WORK ITEM
Output every line below exactly, please, omitting pictures.

(Data entries)

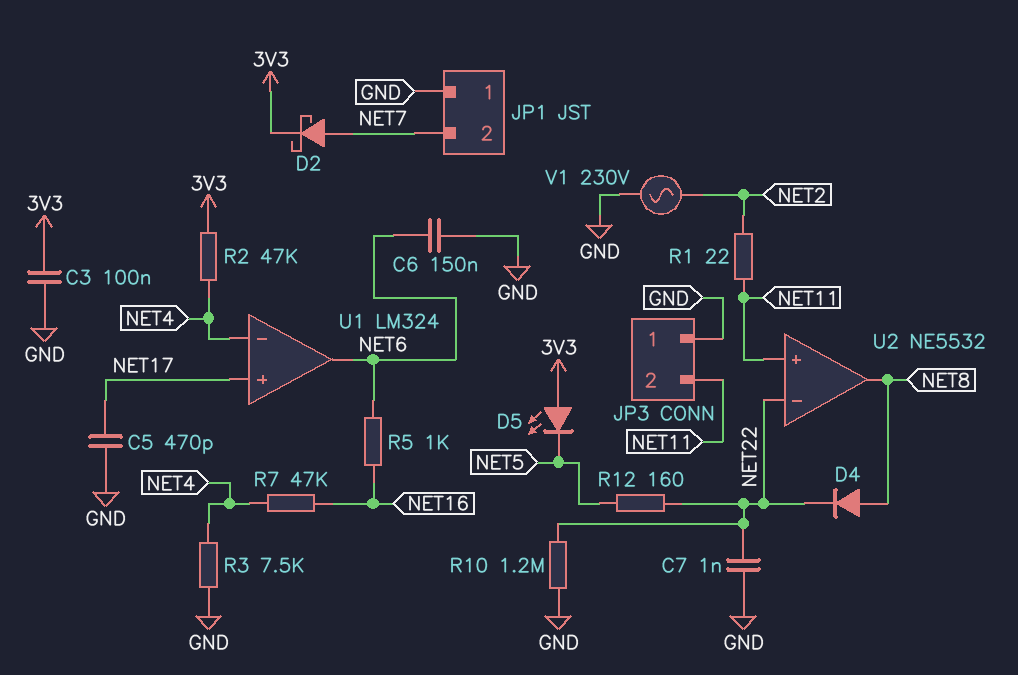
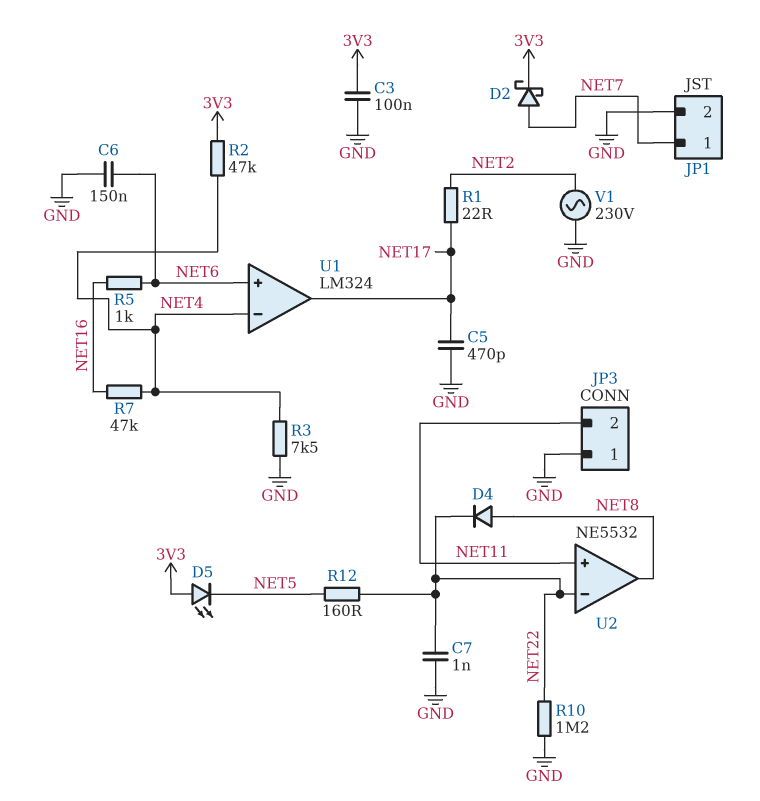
JP1 pin 1: GND -> NET7
JP1 pin 2: NET7 -> GND
R1: 22 (NET2, NET11) -> 22 (NET2, NET17)
U1 pin in+: NET17 -> NET6
U1 pin out: NET6 -> NET17

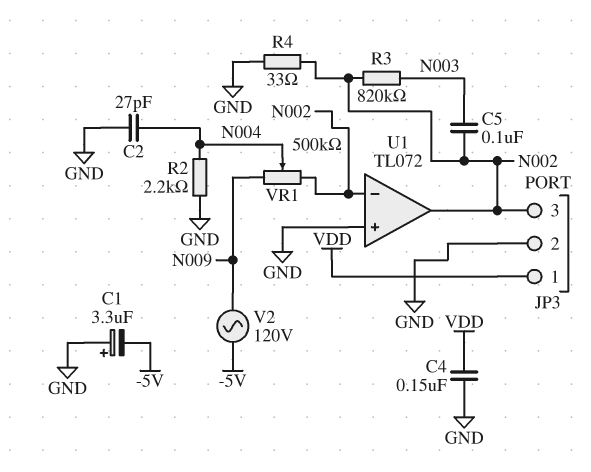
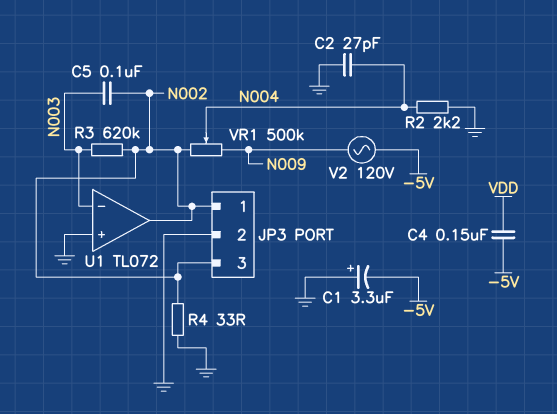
C4: 150nF (GND, VDD) -> 150nF (-5V, VDD)
JP3 pin 1: VDD -> N002
R3: 820k (N002, N003) -> 620k (N002, N003)
U1 pin in-: N002 -> N003

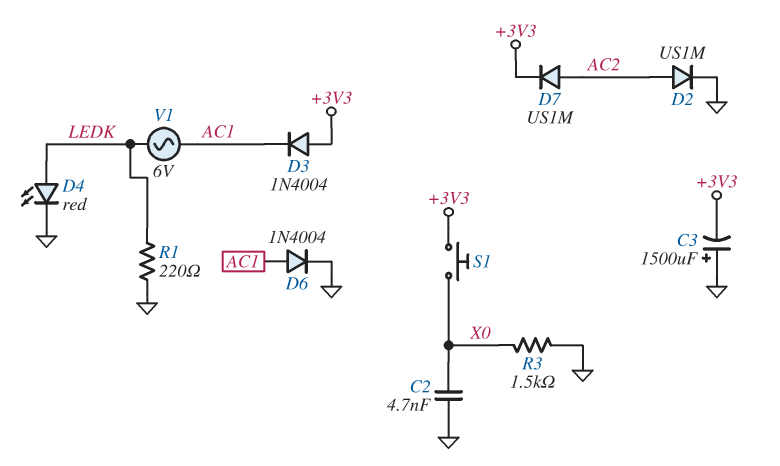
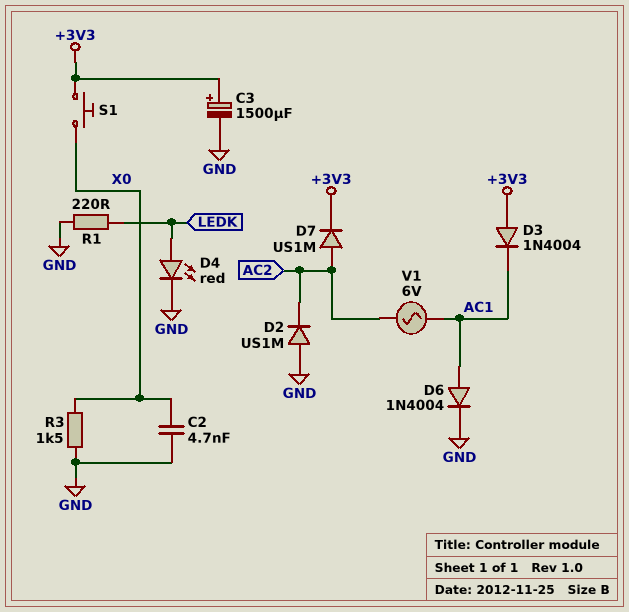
C3: 1500uF (plus GND, minus +3V3) -> 1500uF (plus +3V3, minus GND)
D2: diode US1M (A AC2, K GND) -> diode US1M (A GND, K AC2)
V1: AC 6V (AC1, LEDK) -> AC 6V (AC1, AC2)

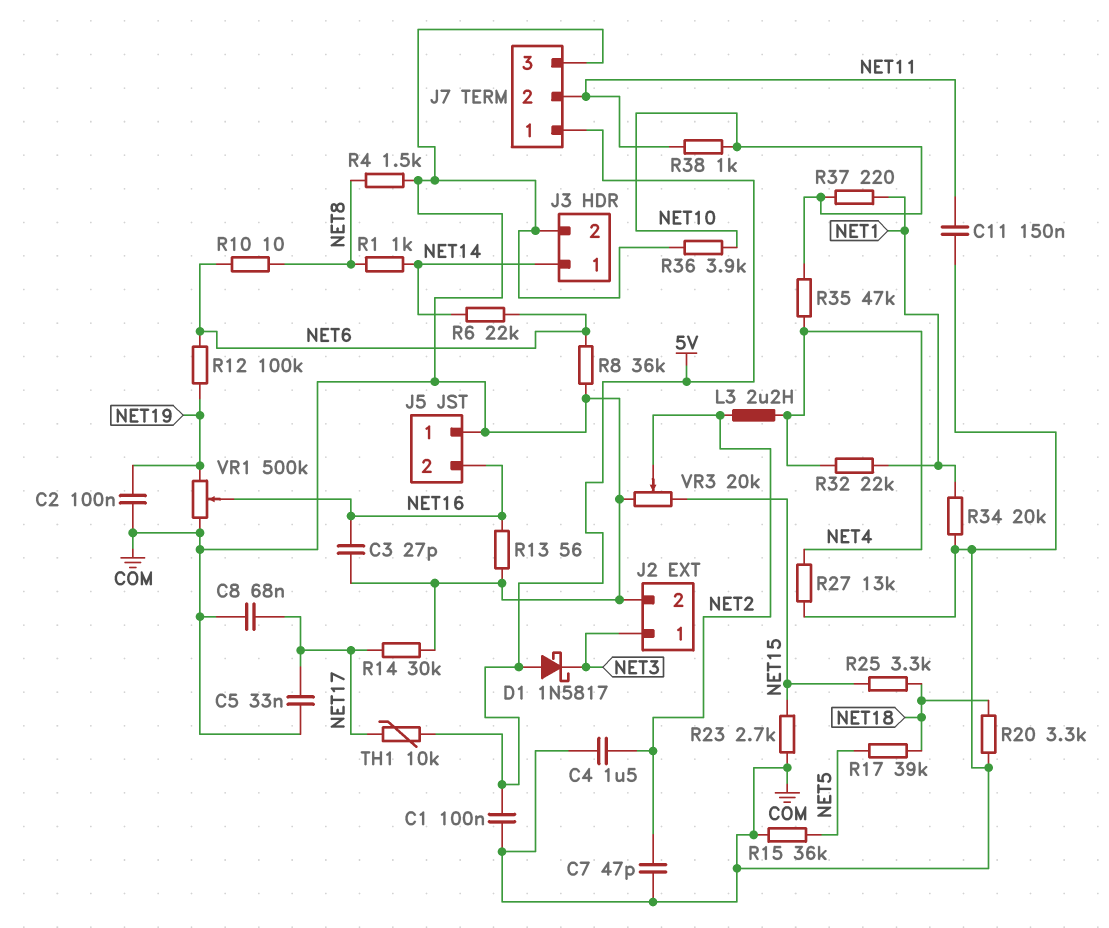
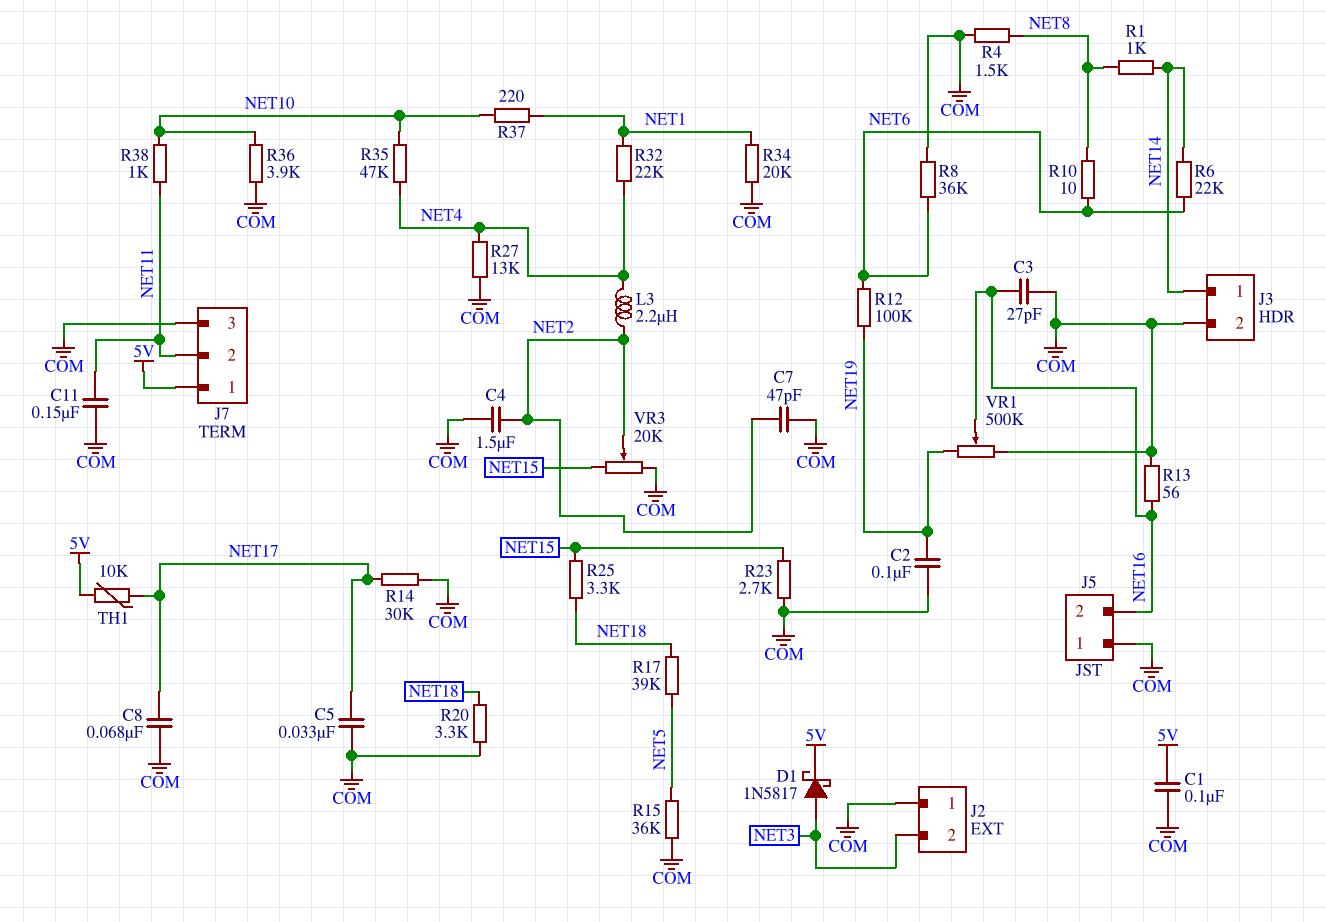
D1: schottky 1N5817 (A 5V, K NET3) -> schottky 1N5817 (A NET3, K 5V)
J2 pin 1: NET3 -> COM
J2 pin 2: COM -> NET3

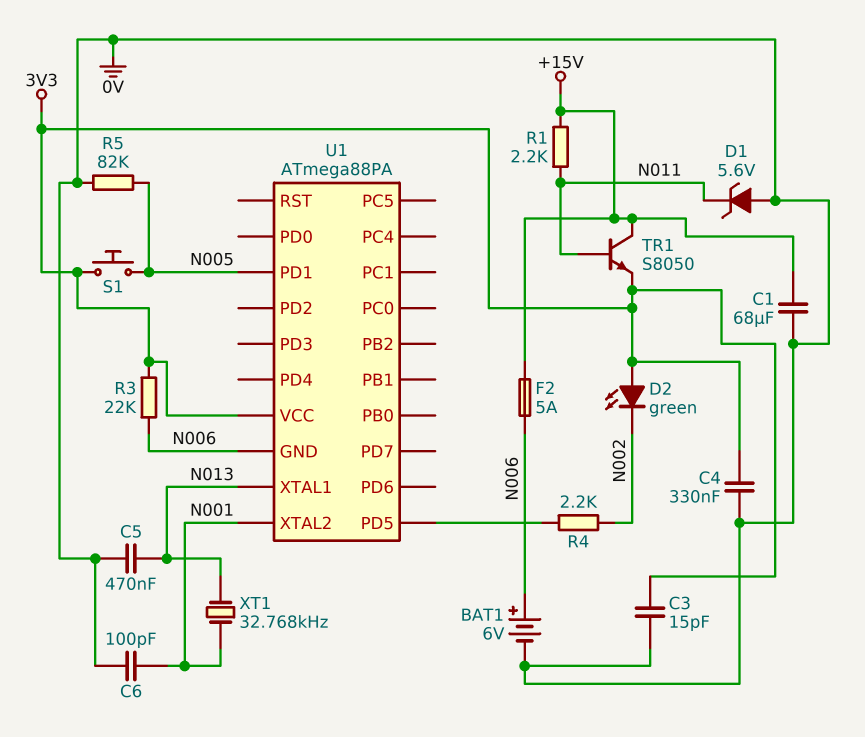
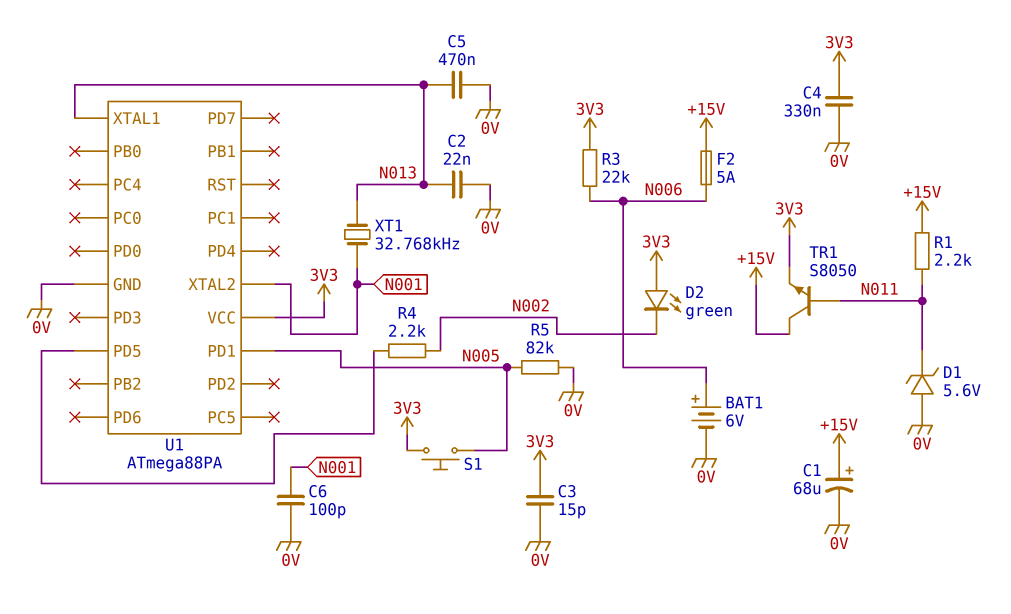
C1: 68uF (+15V, 0V) -> 68uF (plus +15V, minus 0V)
C2: none -> 22nF (0V, N013)
U1 pin GND: N006 -> 0V

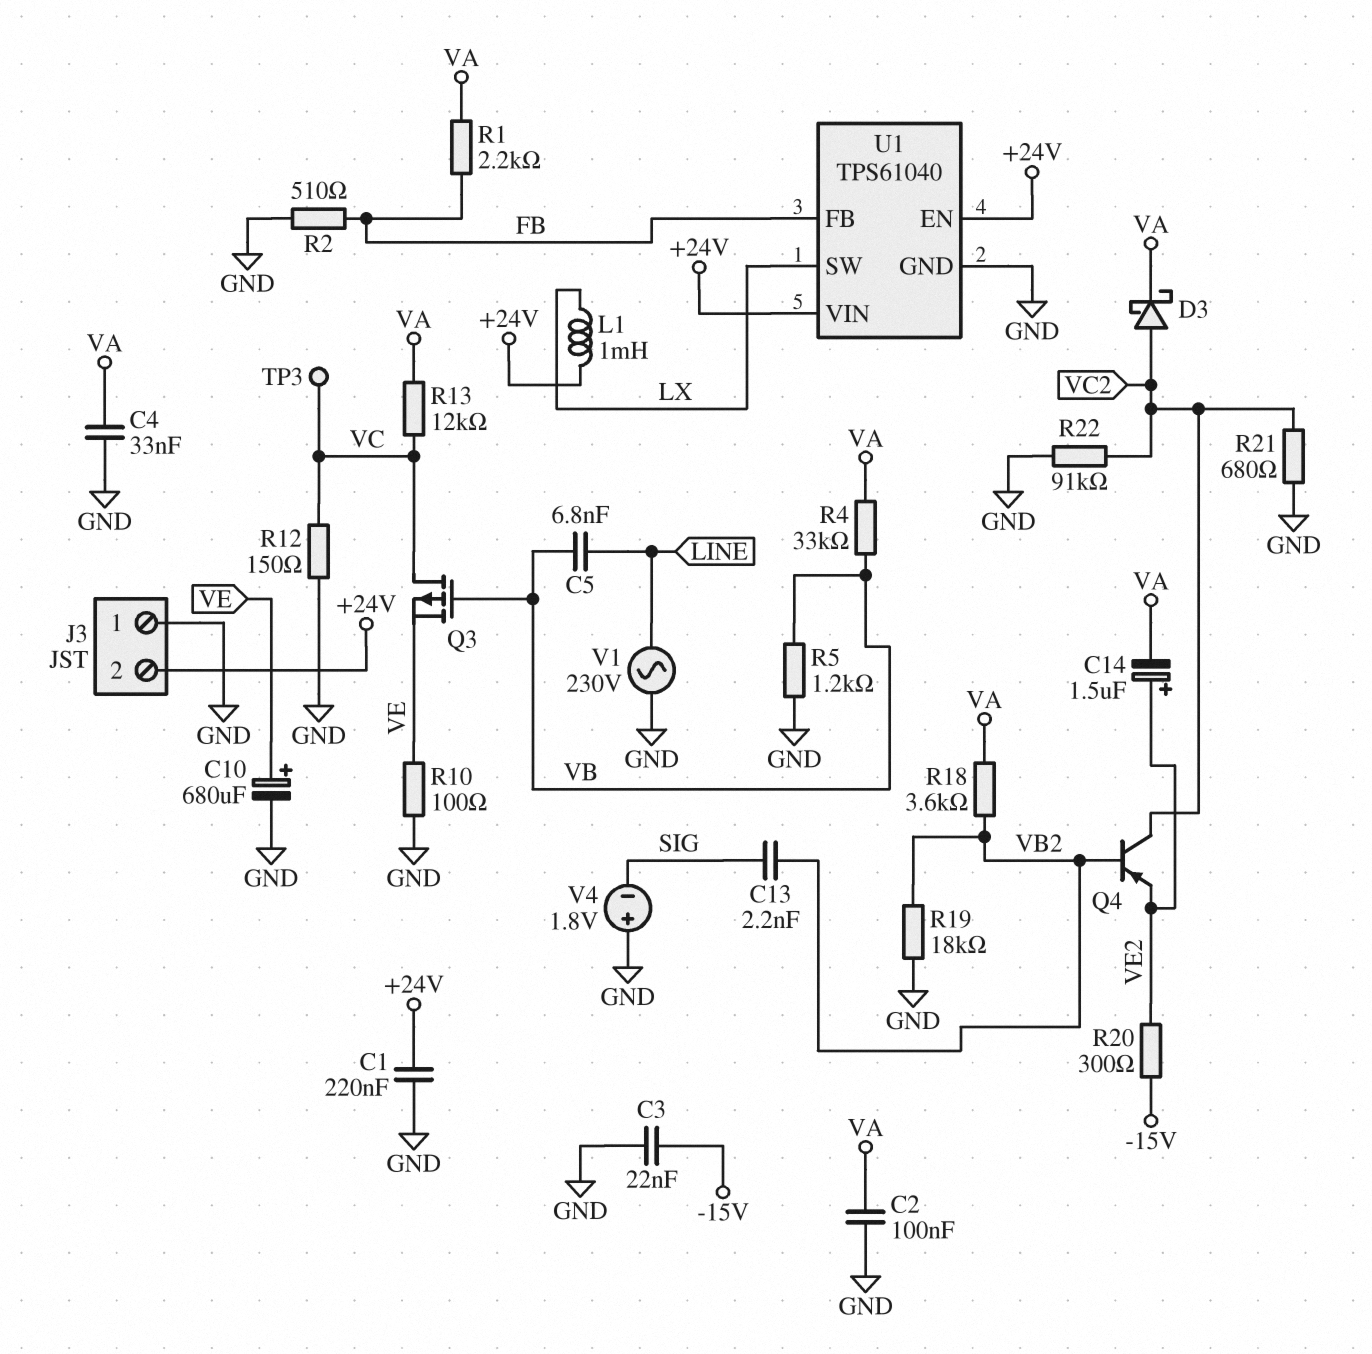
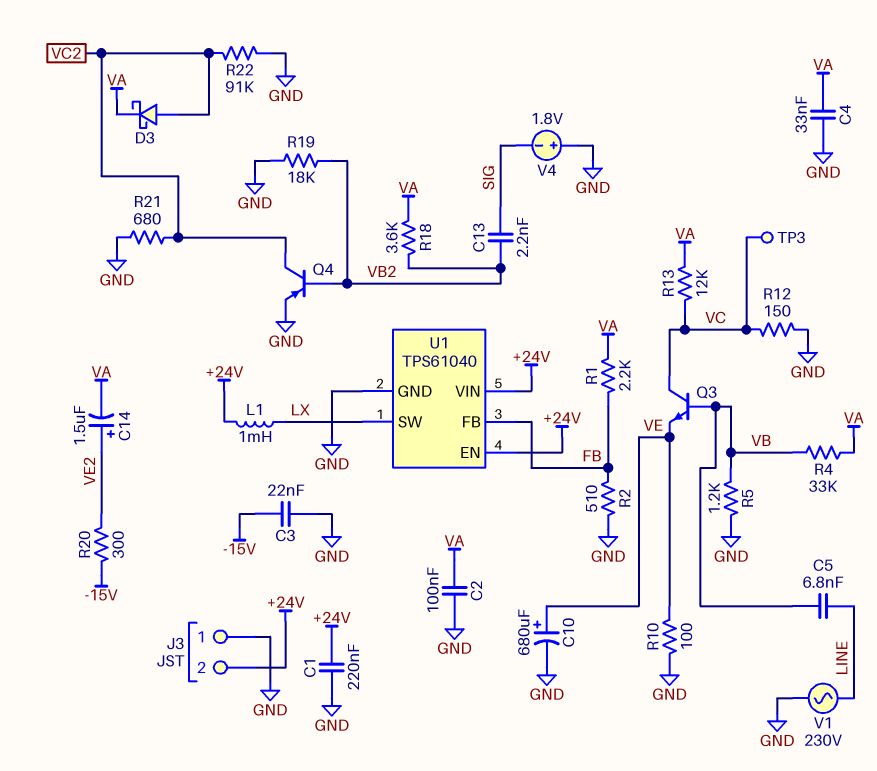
Q3: PMOS (G VB, D VC, S VE) -> NPN (B VB, C VC, E VE)
Q4: PNP (B VB2, C VC2, E VE2) -> PNP (B VB2, C VC2, E GND)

SOLUTION
JP1 pin 1: GND -> NET7
JP1 pin 2: NET7 -> GND
R1: 22 (NET2, NET11) -> 22 (NET2, NET17)
U1 pin in+: NET17 -> NET6
U1 pin out: NET6 -> NET17

C4: 150nF (GND, VDD) -> 150nF (-5V, VDD)
JP3 pin 1: VDD -> N002
R3: 820k (N002, N003) -> 620k (N002, N003)
U1 pin in-: N002 -> N003

C3: 1500uF (plus GND, minus +3V3) -> 1500uF (plus +3V3, minus GND)
D2: diode US1M (A AC2, K GND) -> diode US1M (A GND, K AC2)
V1: AC 6V (AC1, LEDK) -> AC 6V (AC1, AC2)

D1: schottky 1N5817 (A 5V, K NET3) -> schottky 1N5817 (A NET3, K 5V)
J2 pin 1: NET3 -> COM
J2 pin 2: COM -> NET3

C1: 68uF (+15V, 0V) -> 68uF (plus +15V, minus 0V)
C2: none -> 22nF (0V, N013)
U1 pin GND: N006 -> 0V

Q3: PMOS (G VB, D VC, S VE) -> NPN (B VB, C VC, E VE)
Q4: PNP (B VB2, C VC2, E VE2) -> PNP (B VB2, C VC2, E GND)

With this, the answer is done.